= THE TASK =
Where a line in the listing below contains the word "left", copy that line.

= ENTRIES SUPPLIED =
--*--

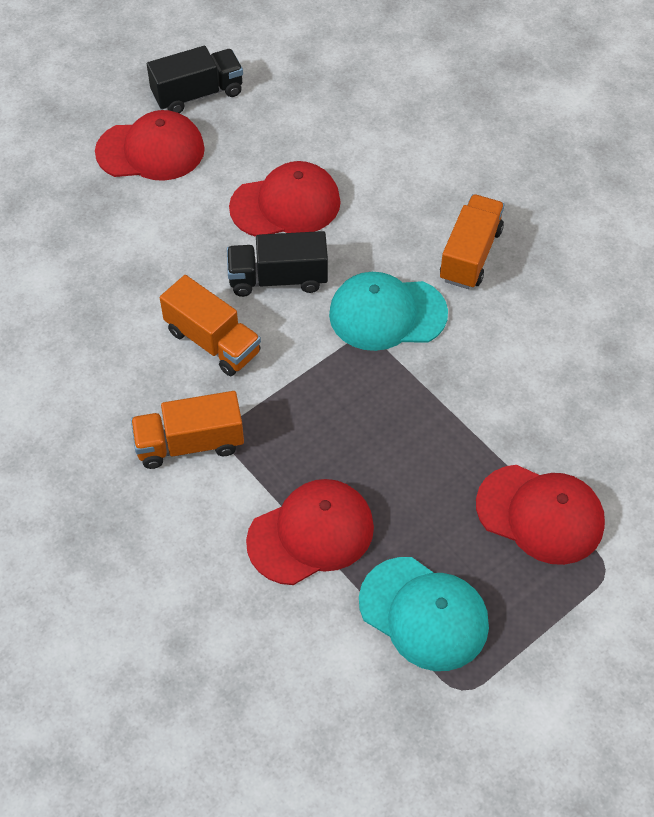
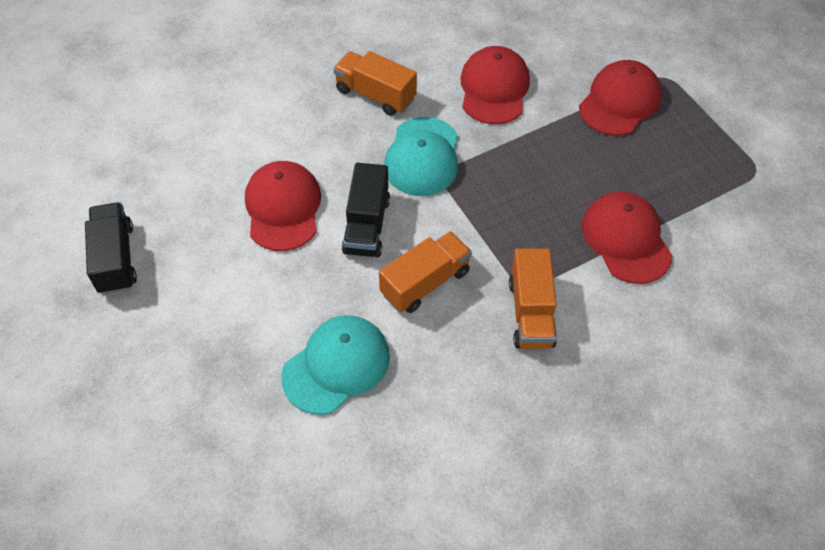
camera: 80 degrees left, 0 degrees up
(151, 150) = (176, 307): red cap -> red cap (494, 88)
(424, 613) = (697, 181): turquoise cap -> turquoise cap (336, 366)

--*--

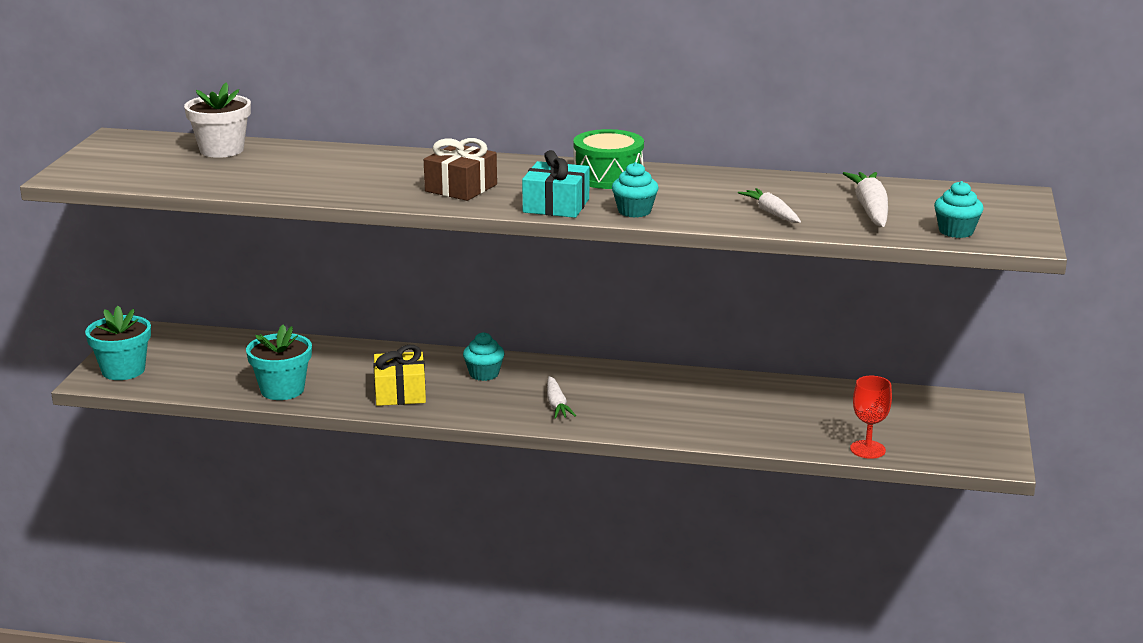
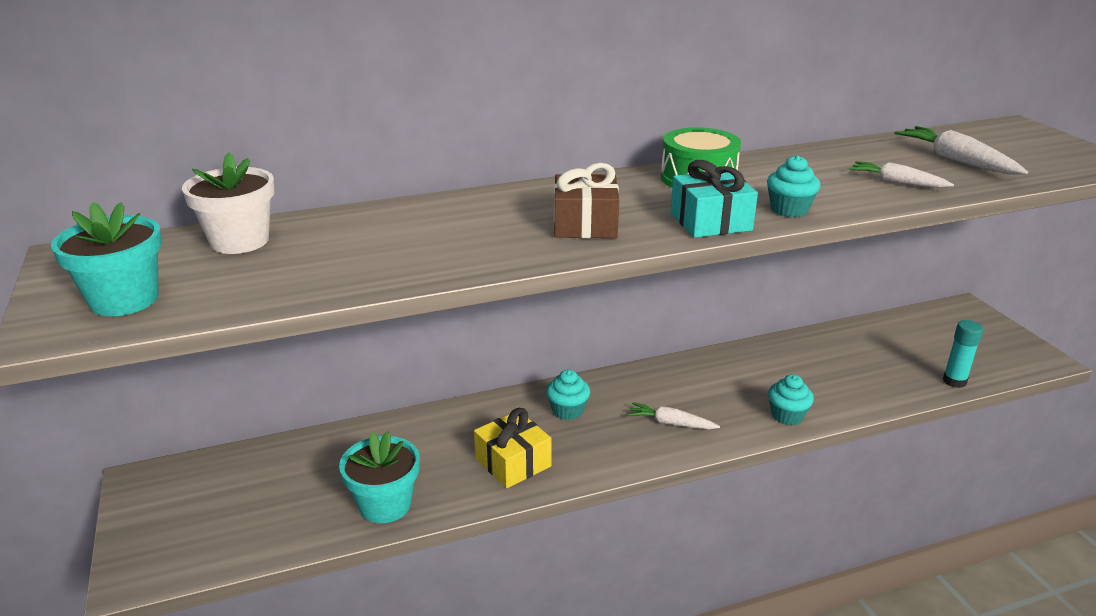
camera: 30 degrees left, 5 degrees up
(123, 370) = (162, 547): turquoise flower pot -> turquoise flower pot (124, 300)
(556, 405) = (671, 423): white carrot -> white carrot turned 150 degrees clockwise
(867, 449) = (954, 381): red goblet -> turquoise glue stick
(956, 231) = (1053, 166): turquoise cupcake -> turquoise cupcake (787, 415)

--*--

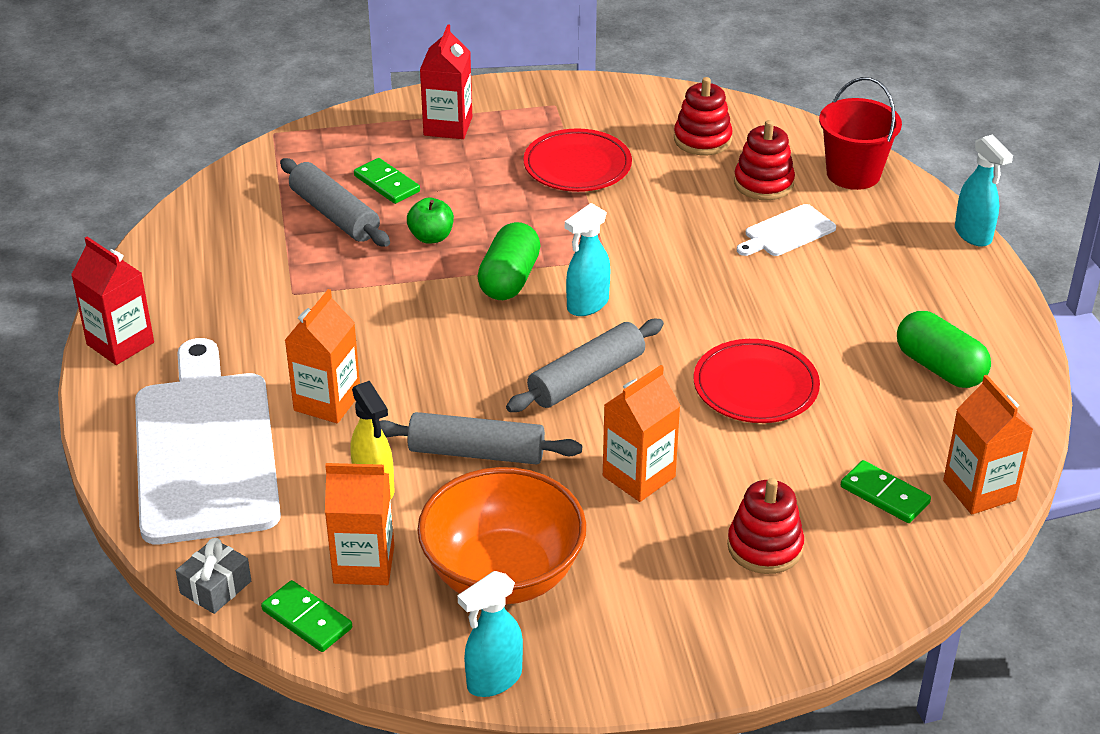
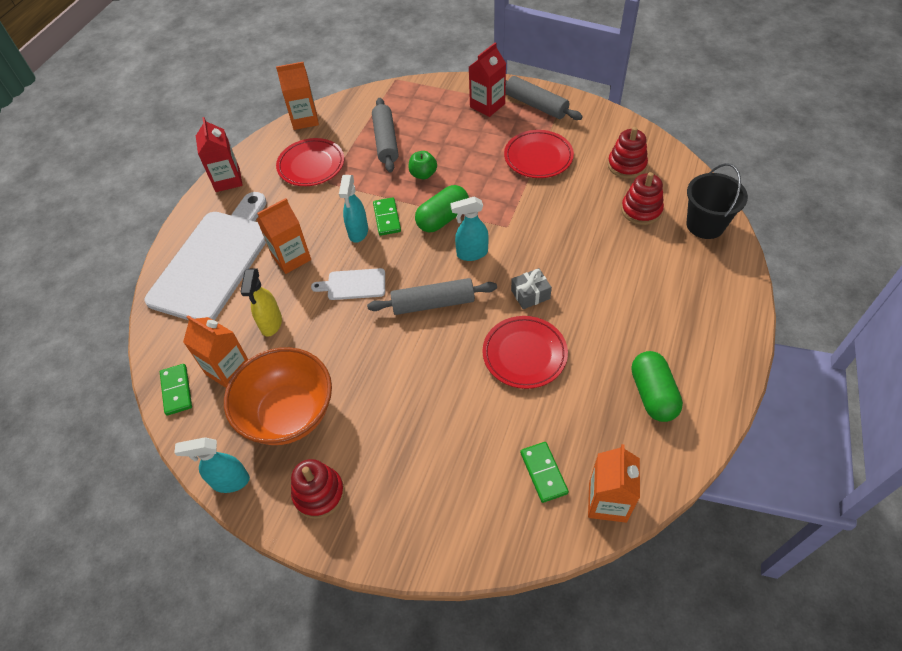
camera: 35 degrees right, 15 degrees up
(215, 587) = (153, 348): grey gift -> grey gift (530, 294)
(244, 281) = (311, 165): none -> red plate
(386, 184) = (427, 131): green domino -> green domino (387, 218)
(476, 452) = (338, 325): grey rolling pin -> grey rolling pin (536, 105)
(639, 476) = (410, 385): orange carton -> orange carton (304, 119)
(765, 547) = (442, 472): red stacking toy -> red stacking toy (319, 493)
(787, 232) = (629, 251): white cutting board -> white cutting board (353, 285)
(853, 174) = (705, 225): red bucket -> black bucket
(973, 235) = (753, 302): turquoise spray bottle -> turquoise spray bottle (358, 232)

--*--

= SOLUTION FOR THIS EXERCISE =
camera: 80 degrees left, 0 degrees up
camera: 30 degrees left, 5 degrees up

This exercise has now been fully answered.